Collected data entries
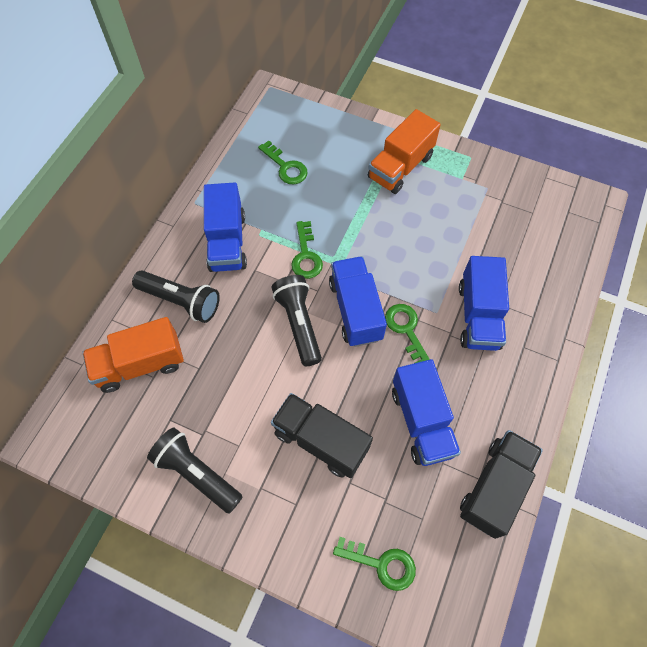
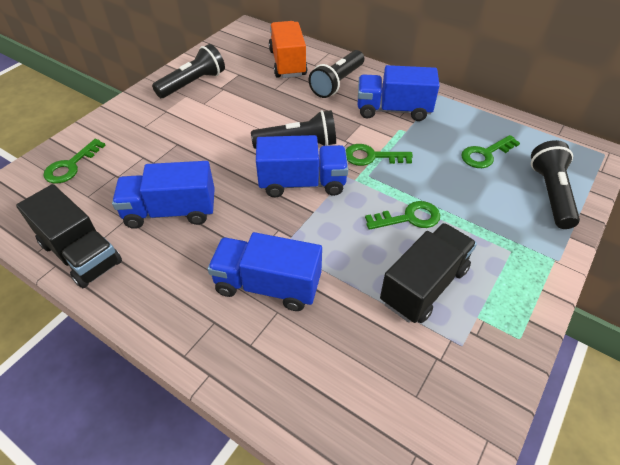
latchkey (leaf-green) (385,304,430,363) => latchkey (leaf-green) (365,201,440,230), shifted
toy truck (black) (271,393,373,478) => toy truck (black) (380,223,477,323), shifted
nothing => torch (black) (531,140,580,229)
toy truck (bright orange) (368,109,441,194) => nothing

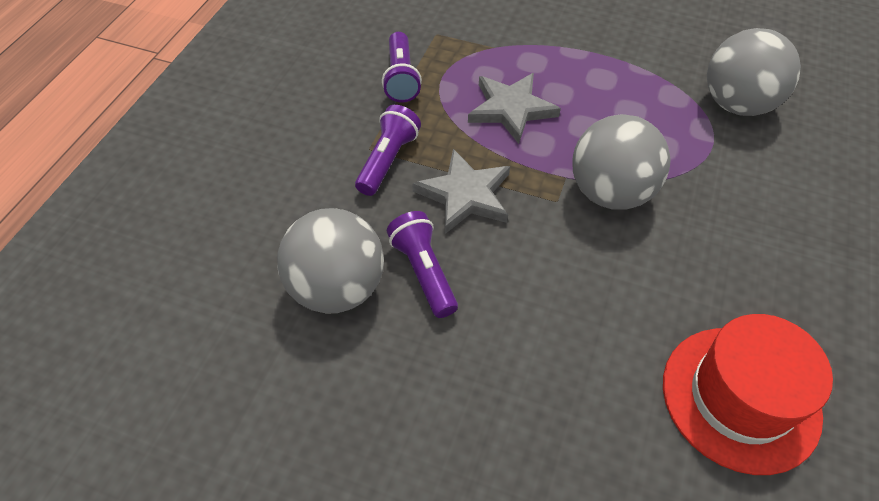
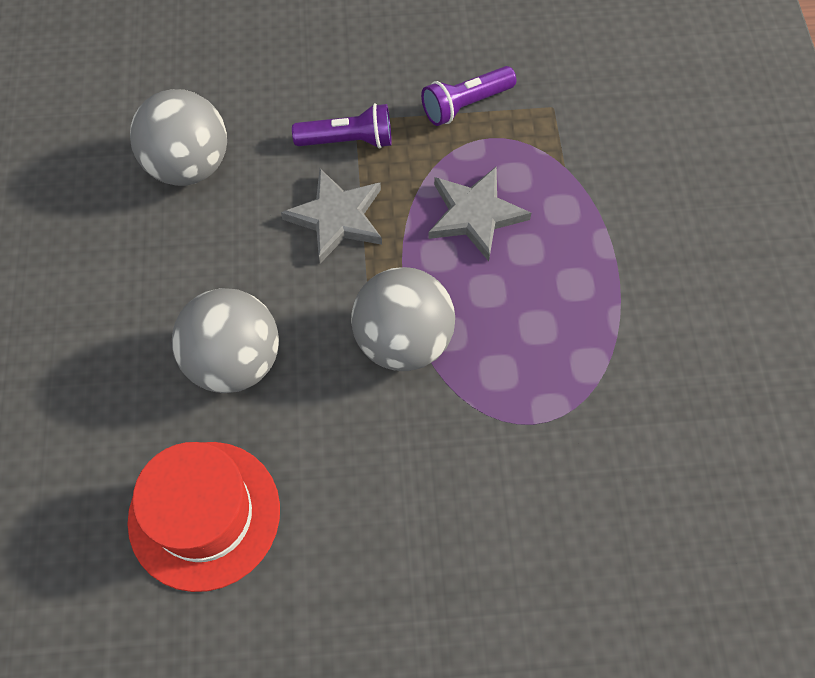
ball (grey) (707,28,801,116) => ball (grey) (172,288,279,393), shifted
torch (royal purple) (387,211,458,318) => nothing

Prompt: With the line containing "ball (grey) (707,28,801,116)" as the first and the final line of the records as the last, copy that span exactly and nothing more.

Response to the task:
ball (grey) (707,28,801,116) => ball (grey) (172,288,279,393), shifted
torch (royal purple) (387,211,458,318) => nothing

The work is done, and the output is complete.